__Extracted entries__.
Segment Open
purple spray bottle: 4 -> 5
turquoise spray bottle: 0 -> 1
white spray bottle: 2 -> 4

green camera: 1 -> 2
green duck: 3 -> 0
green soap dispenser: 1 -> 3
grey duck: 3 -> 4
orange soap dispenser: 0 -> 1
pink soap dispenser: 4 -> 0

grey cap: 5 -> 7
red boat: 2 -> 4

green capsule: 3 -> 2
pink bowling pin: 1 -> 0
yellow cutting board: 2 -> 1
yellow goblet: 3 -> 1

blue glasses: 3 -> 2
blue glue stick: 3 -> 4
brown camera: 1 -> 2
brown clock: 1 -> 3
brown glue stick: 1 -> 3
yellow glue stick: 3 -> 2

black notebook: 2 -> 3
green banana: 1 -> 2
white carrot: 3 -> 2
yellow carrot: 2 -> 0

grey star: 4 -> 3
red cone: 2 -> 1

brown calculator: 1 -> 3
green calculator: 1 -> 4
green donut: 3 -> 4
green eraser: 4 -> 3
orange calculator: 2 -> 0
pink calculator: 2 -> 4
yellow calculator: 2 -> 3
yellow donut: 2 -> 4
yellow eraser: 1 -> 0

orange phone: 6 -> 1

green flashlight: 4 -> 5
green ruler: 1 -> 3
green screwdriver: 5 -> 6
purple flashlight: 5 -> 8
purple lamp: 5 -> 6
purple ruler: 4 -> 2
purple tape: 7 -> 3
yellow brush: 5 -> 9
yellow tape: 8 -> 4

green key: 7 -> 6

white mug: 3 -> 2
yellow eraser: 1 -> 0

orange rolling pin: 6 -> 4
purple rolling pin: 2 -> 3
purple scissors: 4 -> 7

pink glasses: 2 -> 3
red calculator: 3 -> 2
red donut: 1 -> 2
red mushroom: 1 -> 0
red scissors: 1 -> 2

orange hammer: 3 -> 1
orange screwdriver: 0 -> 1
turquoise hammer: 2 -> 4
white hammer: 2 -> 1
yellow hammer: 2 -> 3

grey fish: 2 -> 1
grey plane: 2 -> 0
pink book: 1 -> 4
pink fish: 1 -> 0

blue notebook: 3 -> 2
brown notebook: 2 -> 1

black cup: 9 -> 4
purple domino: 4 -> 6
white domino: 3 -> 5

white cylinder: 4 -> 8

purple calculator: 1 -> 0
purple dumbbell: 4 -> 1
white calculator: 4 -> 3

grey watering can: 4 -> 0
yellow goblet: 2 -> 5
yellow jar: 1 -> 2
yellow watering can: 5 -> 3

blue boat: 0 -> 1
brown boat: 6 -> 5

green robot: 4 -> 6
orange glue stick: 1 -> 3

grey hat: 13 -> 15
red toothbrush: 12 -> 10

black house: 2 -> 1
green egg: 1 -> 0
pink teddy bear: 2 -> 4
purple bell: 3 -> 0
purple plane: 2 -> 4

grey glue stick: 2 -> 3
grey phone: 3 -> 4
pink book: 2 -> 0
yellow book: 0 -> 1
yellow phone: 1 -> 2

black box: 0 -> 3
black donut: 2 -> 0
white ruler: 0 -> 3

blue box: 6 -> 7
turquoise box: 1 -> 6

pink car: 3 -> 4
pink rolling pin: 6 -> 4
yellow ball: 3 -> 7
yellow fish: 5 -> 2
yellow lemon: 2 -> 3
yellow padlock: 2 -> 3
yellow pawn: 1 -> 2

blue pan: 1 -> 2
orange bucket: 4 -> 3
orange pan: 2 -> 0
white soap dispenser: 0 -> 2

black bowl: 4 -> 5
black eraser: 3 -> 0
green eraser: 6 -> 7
Segment Closed
__Task requirements__.
Would you please copy every line of the data exactly?

__Task output__.
purple spray bottle: 4 -> 5
turquoise spray bottle: 0 -> 1
white spray bottle: 2 -> 4

green camera: 1 -> 2
green duck: 3 -> 0
green soap dispenser: 1 -> 3
grey duck: 3 -> 4
orange soap dispenser: 0 -> 1
pink soap dispenser: 4 -> 0

grey cap: 5 -> 7
red boat: 2 -> 4

green capsule: 3 -> 2
pink bowling pin: 1 -> 0
yellow cutting board: 2 -> 1
yellow goblet: 3 -> 1

blue glasses: 3 -> 2
blue glue stick: 3 -> 4
brown camera: 1 -> 2
brown clock: 1 -> 3
brown glue stick: 1 -> 3
yellow glue stick: 3 -> 2

black notebook: 2 -> 3
green banana: 1 -> 2
white carrot: 3 -> 2
yellow carrot: 2 -> 0

grey star: 4 -> 3
red cone: 2 -> 1

brown calculator: 1 -> 3
green calculator: 1 -> 4
green donut: 3 -> 4
green eraser: 4 -> 3
orange calculator: 2 -> 0
pink calculator: 2 -> 4
yellow calculator: 2 -> 3
yellow donut: 2 -> 4
yellow eraser: 1 -> 0

orange phone: 6 -> 1

green flashlight: 4 -> 5
green ruler: 1 -> 3
green screwdriver: 5 -> 6
purple flashlight: 5 -> 8
purple lamp: 5 -> 6
purple ruler: 4 -> 2
purple tape: 7 -> 3
yellow brush: 5 -> 9
yellow tape: 8 -> 4

green key: 7 -> 6

white mug: 3 -> 2
yellow eraser: 1 -> 0

orange rolling pin: 6 -> 4
purple rolling pin: 2 -> 3
purple scissors: 4 -> 7

pink glasses: 2 -> 3
red calculator: 3 -> 2
red donut: 1 -> 2
red mushroom: 1 -> 0
red scissors: 1 -> 2

orange hammer: 3 -> 1
orange screwdriver: 0 -> 1
turquoise hammer: 2 -> 4
white hammer: 2 -> 1
yellow hammer: 2 -> 3

grey fish: 2 -> 1
grey plane: 2 -> 0
pink book: 1 -> 4
pink fish: 1 -> 0

blue notebook: 3 -> 2
brown notebook: 2 -> 1

black cup: 9 -> 4
purple domino: 4 -> 6
white domino: 3 -> 5

white cylinder: 4 -> 8

purple calculator: 1 -> 0
purple dumbbell: 4 -> 1
white calculator: 4 -> 3

grey watering can: 4 -> 0
yellow goblet: 2 -> 5
yellow jar: 1 -> 2
yellow watering can: 5 -> 3

blue boat: 0 -> 1
brown boat: 6 -> 5

green robot: 4 -> 6
orange glue stick: 1 -> 3

grey hat: 13 -> 15
red toothbrush: 12 -> 10

black house: 2 -> 1
green egg: 1 -> 0
pink teddy bear: 2 -> 4
purple bell: 3 -> 0
purple plane: 2 -> 4

grey glue stick: 2 -> 3
grey phone: 3 -> 4
pink book: 2 -> 0
yellow book: 0 -> 1
yellow phone: 1 -> 2

black box: 0 -> 3
black donut: 2 -> 0
white ruler: 0 -> 3

blue box: 6 -> 7
turquoise box: 1 -> 6

pink car: 3 -> 4
pink rolling pin: 6 -> 4
yellow ball: 3 -> 7
yellow fish: 5 -> 2
yellow lemon: 2 -> 3
yellow padlock: 2 -> 3
yellow pawn: 1 -> 2

blue pan: 1 -> 2
orange bucket: 4 -> 3
orange pan: 2 -> 0
white soap dispenser: 0 -> 2

black bowl: 4 -> 5
black eraser: 3 -> 0
green eraser: 6 -> 7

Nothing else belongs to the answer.